Start Given records

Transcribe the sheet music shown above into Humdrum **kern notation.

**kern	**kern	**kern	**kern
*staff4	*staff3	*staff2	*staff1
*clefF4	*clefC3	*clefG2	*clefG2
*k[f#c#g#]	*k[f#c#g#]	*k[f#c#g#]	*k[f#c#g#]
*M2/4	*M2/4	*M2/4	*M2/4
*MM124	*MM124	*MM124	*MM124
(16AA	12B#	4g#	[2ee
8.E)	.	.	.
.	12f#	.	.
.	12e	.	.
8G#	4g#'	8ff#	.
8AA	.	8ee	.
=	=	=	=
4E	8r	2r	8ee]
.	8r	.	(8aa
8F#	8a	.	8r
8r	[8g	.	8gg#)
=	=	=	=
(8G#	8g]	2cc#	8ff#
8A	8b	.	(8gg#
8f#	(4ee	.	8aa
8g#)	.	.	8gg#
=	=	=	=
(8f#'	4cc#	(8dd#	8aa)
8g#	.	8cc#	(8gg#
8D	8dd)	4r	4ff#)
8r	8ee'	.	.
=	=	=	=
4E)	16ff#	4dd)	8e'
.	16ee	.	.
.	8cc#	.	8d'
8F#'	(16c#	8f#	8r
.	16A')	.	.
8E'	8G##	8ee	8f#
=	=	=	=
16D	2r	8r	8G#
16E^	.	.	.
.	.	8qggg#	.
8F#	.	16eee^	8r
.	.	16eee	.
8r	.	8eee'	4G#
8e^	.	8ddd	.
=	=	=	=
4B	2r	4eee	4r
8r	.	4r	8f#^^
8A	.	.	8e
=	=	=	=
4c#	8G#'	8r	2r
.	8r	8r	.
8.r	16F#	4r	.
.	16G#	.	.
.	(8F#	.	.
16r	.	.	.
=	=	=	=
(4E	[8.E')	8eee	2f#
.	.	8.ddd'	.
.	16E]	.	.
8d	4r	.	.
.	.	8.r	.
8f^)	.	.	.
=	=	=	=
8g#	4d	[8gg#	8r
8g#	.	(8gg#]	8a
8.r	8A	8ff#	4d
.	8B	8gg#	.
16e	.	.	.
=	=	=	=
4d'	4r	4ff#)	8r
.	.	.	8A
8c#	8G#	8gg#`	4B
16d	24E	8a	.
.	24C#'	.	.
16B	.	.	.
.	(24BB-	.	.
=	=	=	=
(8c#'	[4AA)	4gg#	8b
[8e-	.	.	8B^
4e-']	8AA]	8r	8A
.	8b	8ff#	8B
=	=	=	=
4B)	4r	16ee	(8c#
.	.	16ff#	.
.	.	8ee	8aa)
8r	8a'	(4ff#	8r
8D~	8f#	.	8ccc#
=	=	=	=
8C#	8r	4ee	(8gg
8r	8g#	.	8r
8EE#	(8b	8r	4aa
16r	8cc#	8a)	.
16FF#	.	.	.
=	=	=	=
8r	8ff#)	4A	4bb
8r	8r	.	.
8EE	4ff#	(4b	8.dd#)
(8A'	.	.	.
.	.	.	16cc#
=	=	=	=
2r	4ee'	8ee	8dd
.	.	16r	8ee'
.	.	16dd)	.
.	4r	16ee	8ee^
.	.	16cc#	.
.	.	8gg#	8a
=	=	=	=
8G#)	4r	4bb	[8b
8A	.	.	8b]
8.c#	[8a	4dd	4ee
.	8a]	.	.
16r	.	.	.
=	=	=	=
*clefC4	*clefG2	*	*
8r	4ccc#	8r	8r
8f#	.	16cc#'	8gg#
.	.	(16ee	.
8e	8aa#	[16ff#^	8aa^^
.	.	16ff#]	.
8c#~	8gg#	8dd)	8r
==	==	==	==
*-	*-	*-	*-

End Given records

Task directions. Copy out every line of the records above, character for character, with nothing altered or left out.

The reply.
Transcribe the sheet music shown above into Humdrum **kern notation.

**kern	**kern	**kern	**kern
*staff4	*staff3	*staff2	*staff1
*clefF4	*clefC3	*clefG2	*clefG2
*k[f#c#g#]	*k[f#c#g#]	*k[f#c#g#]	*k[f#c#g#]
*M2/4	*M2/4	*M2/4	*M2/4
*MM124	*MM124	*MM124	*MM124
(16AA	12B#	4g#	[2ee
8.E)	.	.	.
.	12f#	.	.
.	12e	.	.
8G#	4g#'	8ff#	.
8AA	.	8ee	.
=	=	=	=
4E	8r	2r	8ee]
.	8r	.	(8aa
8F#	8a	.	8r
8r	[8g	.	8gg#)
=	=	=	=
(8G#	8g]	2cc#	8ff#
8A	8b	.	(8gg#
8f#	(4ee	.	8aa
8g#)	.	.	8gg#
=	=	=	=
(8f#'	4cc#	(8dd#	8aa)
8g#	.	8cc#	(8gg#
8D	8dd)	4r	4ff#)
8r	8ee'	.	.
=	=	=	=
4E)	16ff#	4dd)	8e'
.	16ee	.	.
.	8cc#	.	8d'
8F#'	(16c#	8f#	8r
.	16A')	.	.
8E'	8G##	8ee	8f#
=	=	=	=
16D	2r	8r	8G#
16E^	.	.	.
.	.	8qggg#	.
8F#	.	16eee^	8r
.	.	16eee	.
8r	.	8eee'	4G#
8e^	.	8ddd	.
=	=	=	=
4B	2r	4eee	4r
8r	.	4r	8f#^^
8A	.	.	8e
=	=	=	=
4c#	8G#'	8r	2r
.	8r	8r	.
8.r	16F#	4r	.
.	16G#	.	.
.	(8F#	.	.
16r	.	.	.
=	=	=	=
(4E	[8.E')	8eee	2f#
.	.	8.ddd'	.
.	16E]	.	.
8d	4r	.	.
.	.	8.r	.
8f^)	.	.	.
=	=	=	=
8g#	4d	[8gg#	8r
8g#	.	(8gg#]	8a
8.r	8A	8ff#	4d
.	8B	8gg#	.
16e	.	.	.
=	=	=	=
4d'	4r	4ff#)	8r
.	.	.	8A
8c#	8G#	8gg#`	4B
16d	24E	8a	.
.	24C#'	.	.
16B	.	.	.
.	(24BB-	.	.
=	=	=	=
(8c#'	[4AA)	4gg#	8b
[8e-	.	.	8B^
4e-']	8AA]	8r	8A
.	8b	8ff#	8B
=	=	=	=
4B)	4r	16ee	(8c#
.	.	16ff#	.
.	.	8ee	8aa)
8r	8a'	(4ff#	8r
8D~	8f#	.	8ccc#
=	=	=	=
8C#	8r	4ee	(8gg
8r	8g#	.	8r
8EE#	(8b	8r	4aa
16r	8cc#	8a)	.
16FF#	.	.	.
=	=	=	=
8r	8ff#)	4A	4bb
8r	8r	.	.
8EE	4ff#	(4b	8.dd#)
(8A'	.	.	.
.	.	.	16cc#
=	=	=	=
2r	4ee'	8ee	8dd
.	.	16r	8ee'
.	.	16dd)	.
.	4r	16ee	8ee^
.	.	16cc#	.
.	.	8gg#	8a
=	=	=	=
8G#)	4r	4bb	[8b
8A	.	.	8b]
8.c#	[8a	4dd	4ee
.	8a]	.	.
16r	.	.	.
=	=	=	=
*clefC4	*clefG2	*	*
8r	4ccc#	8r	8r
8f#	.	16cc#'	8gg#
.	.	(16ee	.
8e	8aa#	[16ff#^	8aa^^
.	.	16ff#]	.
8c#~	8gg#	8dd)	8r
==	==	==	==
*-	*-	*-	*-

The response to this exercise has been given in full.